Brief »
Tell how many lines in the data below include the word "brown". The answer is the number only.

Data shown »
*** Block opens ***

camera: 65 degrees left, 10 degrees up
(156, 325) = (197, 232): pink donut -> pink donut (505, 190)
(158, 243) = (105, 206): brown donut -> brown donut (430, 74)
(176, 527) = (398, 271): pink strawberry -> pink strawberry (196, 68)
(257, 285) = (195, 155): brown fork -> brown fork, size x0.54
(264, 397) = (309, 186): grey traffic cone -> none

*** Block closes ***
*** Block opens ***

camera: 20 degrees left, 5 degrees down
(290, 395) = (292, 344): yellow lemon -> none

*** Block closes ***

Your solution »
2